··· Records supplied ···

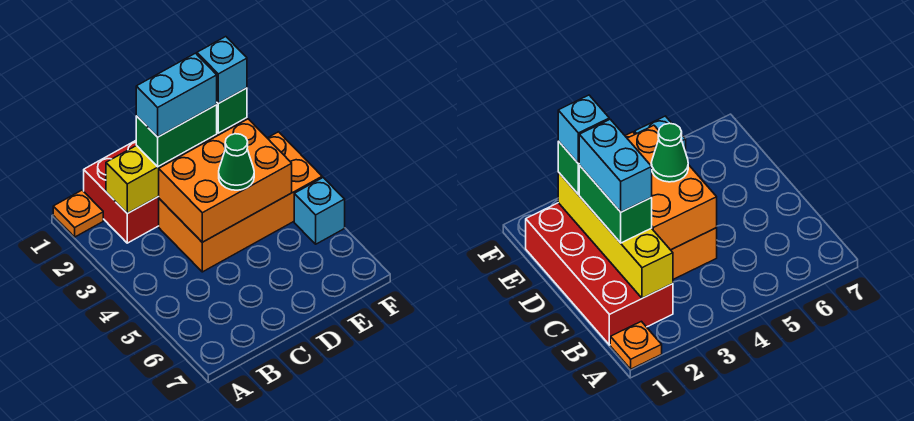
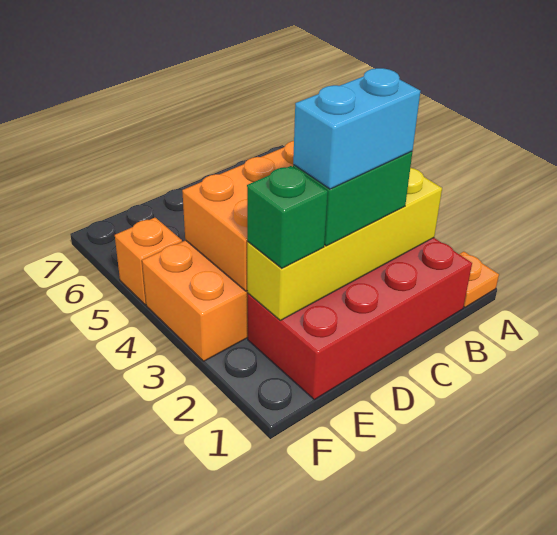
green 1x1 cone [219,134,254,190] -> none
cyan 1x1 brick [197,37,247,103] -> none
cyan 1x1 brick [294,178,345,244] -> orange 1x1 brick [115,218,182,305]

···
··· Records supplied ···

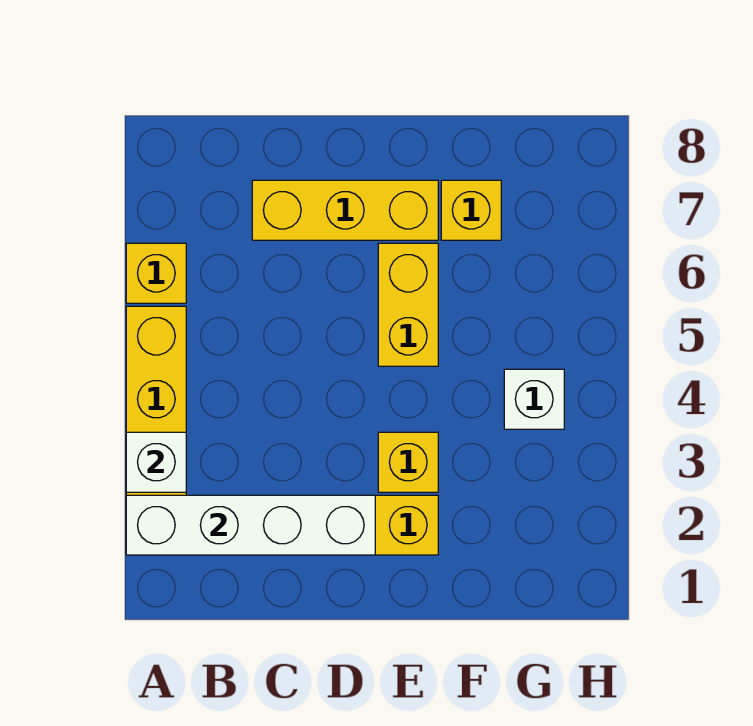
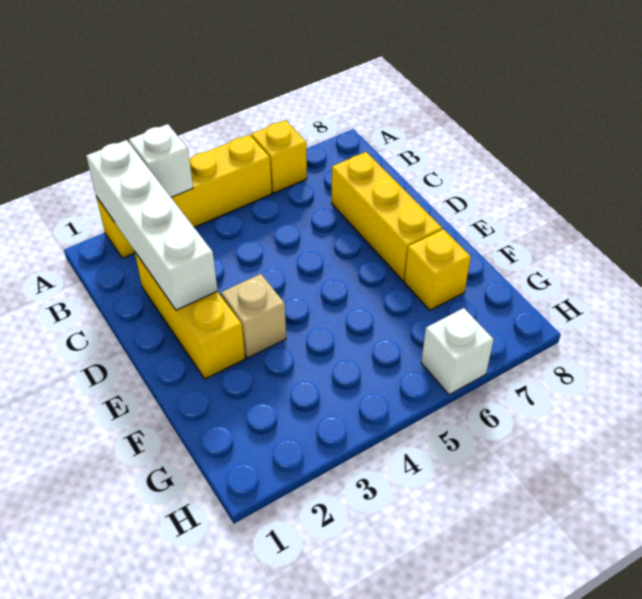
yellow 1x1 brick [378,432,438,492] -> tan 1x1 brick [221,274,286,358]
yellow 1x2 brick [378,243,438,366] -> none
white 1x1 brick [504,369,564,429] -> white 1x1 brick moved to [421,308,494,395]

···
··· Records supplied ···

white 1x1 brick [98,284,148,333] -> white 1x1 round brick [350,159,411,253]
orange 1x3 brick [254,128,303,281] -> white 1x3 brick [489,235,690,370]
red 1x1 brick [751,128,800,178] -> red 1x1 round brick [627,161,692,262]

···

> _Activity_
Output exactly one stretch of the listing: from the line containing "white 1x1 brick [98,284,148,333]" through the line containing "red 1x1 brick", both end lines included.

> _Written solution_
white 1x1 brick [98,284,148,333] -> white 1x1 round brick [350,159,411,253]
orange 1x3 brick [254,128,303,281] -> white 1x3 brick [489,235,690,370]
red 1x1 brick [751,128,800,178] -> red 1x1 round brick [627,161,692,262]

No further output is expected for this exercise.